TASK ITEM —
Extract every line below that contains the word "moved".

▼

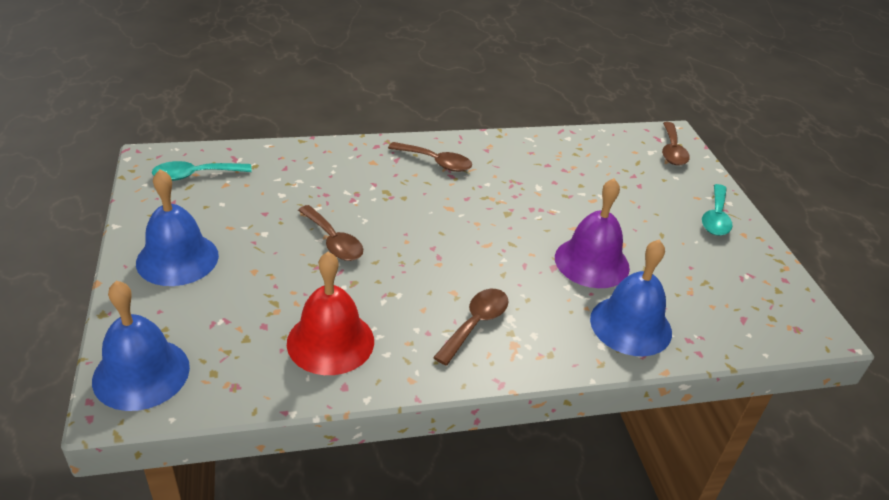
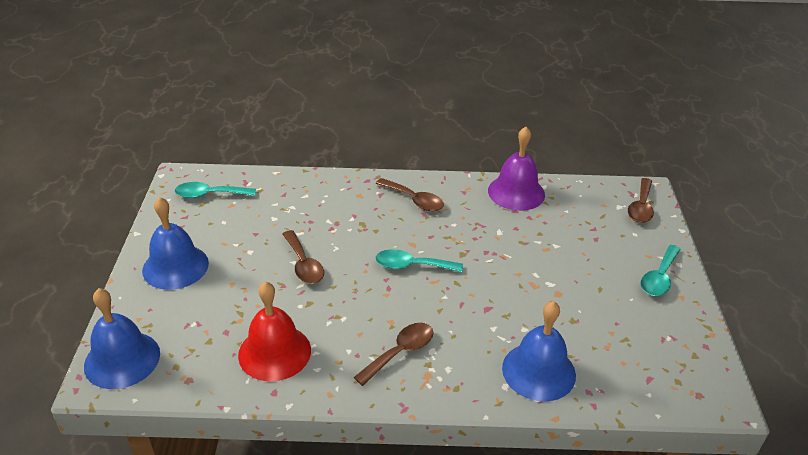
camera: 15 degrees right, 0 degrees up
purple bell [555,178,630,288] -> purple bell moved to [488,127,545,211]
none -> turquoise spoon [375,249,463,272]

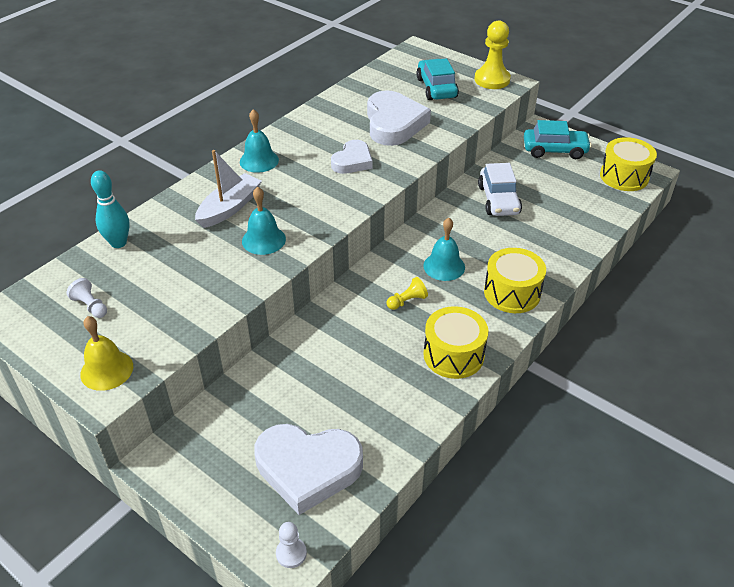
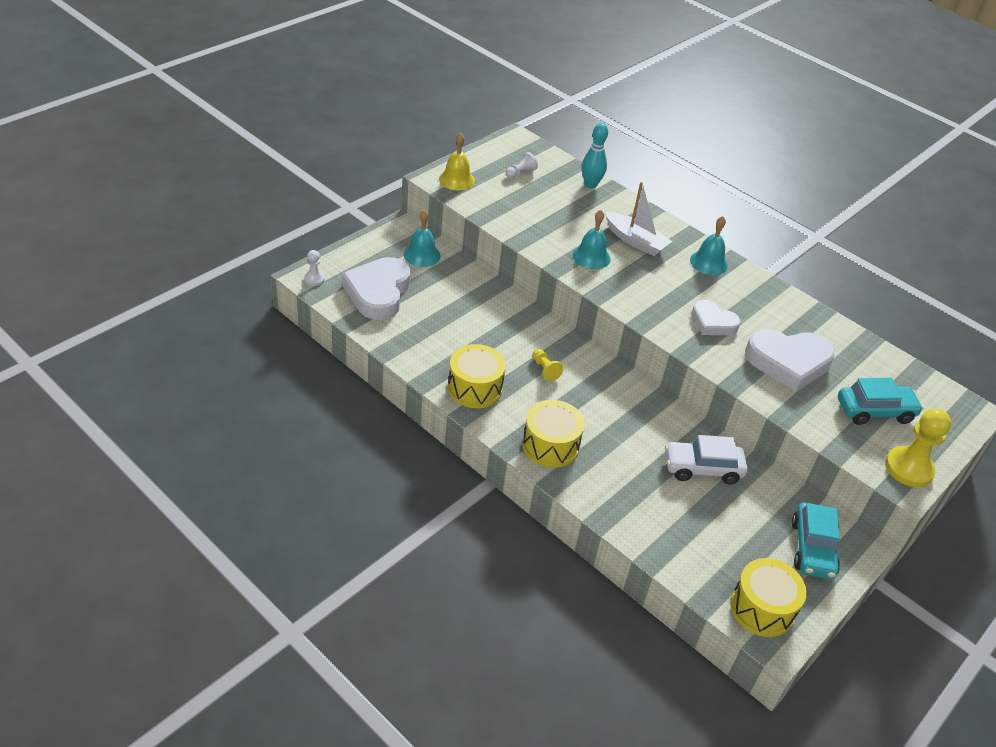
camera: 90 degrees right, 0 degrees up
turquoise bell [423,218,465,281] -> turquoise bell moved to [404,210,441,267]

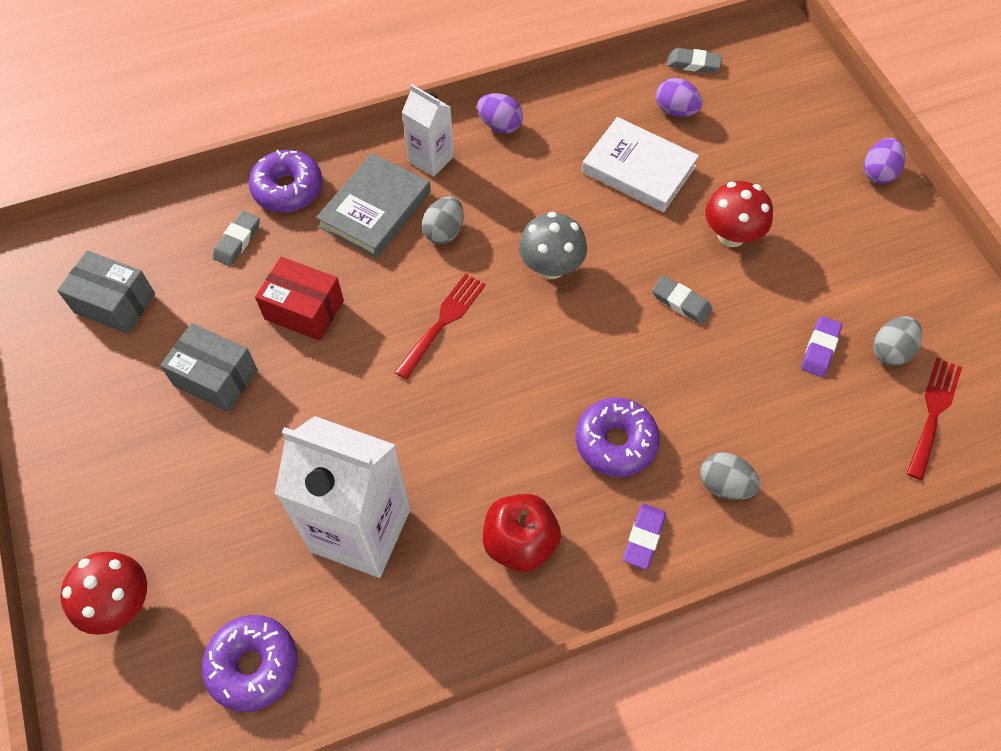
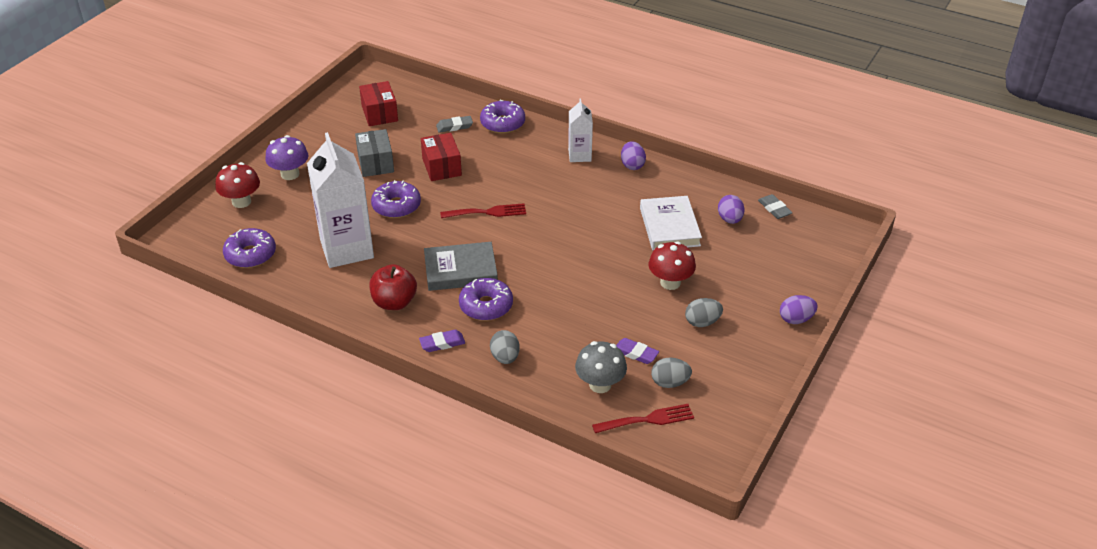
camera: 50 degrees right, 20 degrees down
grey box [57,250,155,334] -> red box [359,81,398,126]
grey book [316,153,431,258] -> grey book moved to [424,242,498,291]
grey egg [422,196,464,244] -> grey egg moved to [685,298,723,327]
grey mushroom [519,212,587,279] -> grey mushroom moved to [575,341,627,393]
grey eraser [652,276,713,324] -> none
purple eraser [801,316,842,377] -> purple eraser turned 45 degrees clockwise [616,338,659,364]
none -> purple mushroom [265,135,308,180]
none -> purple donut [371,180,421,218]

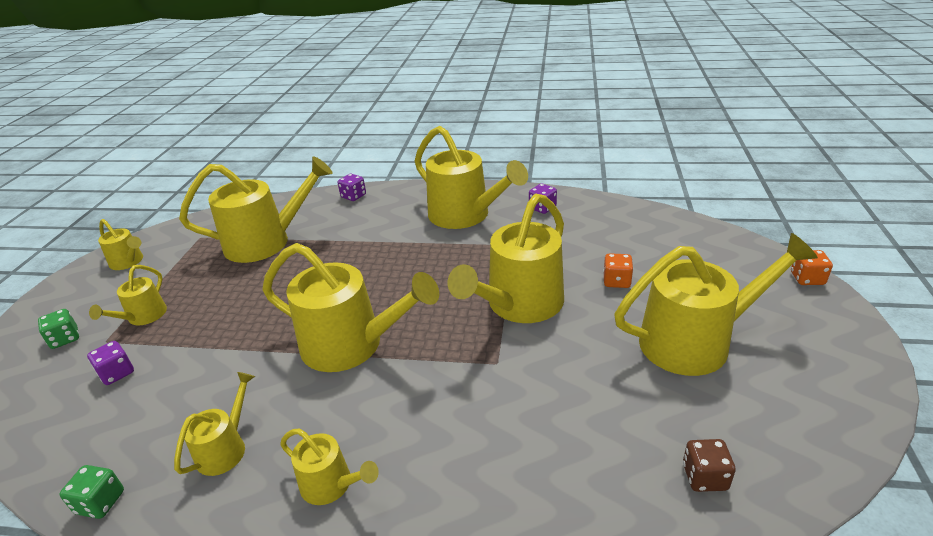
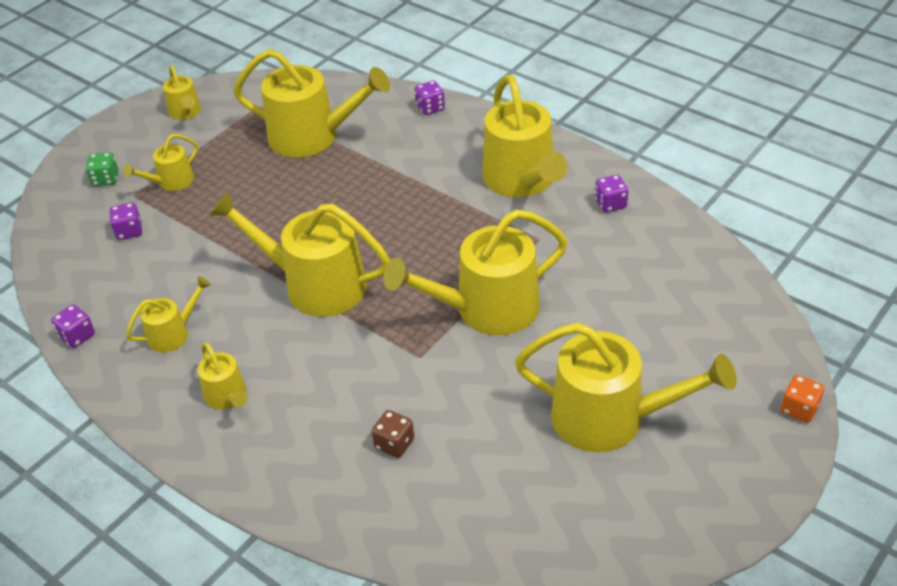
camera: 30 degrees right, 10 degrees up
green dice [59,465,124,519] -> purple dice [51,304,95,348]
yellow watering can [262,243,439,372] -> yellow watering can turned 150 degrees clockwise [209,191,391,317]
orange dice [603,253,633,288] -> none
brown dice [683,439,736,492] -> brown dice moved to [372,410,414,458]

▲

TASK OUTPUT —
purple bell [555,178,630,288] -> purple bell moved to [488,127,545,211]
turquoise bell [423,218,465,281] -> turquoise bell moved to [404,210,441,267]
grey book [316,153,431,258] -> grey book moved to [424,242,498,291]
grey egg [422,196,464,244] -> grey egg moved to [685,298,723,327]
grey mushroom [519,212,587,279] -> grey mushroom moved to [575,341,627,393]
brown dice [683,439,736,492] -> brown dice moved to [372,410,414,458]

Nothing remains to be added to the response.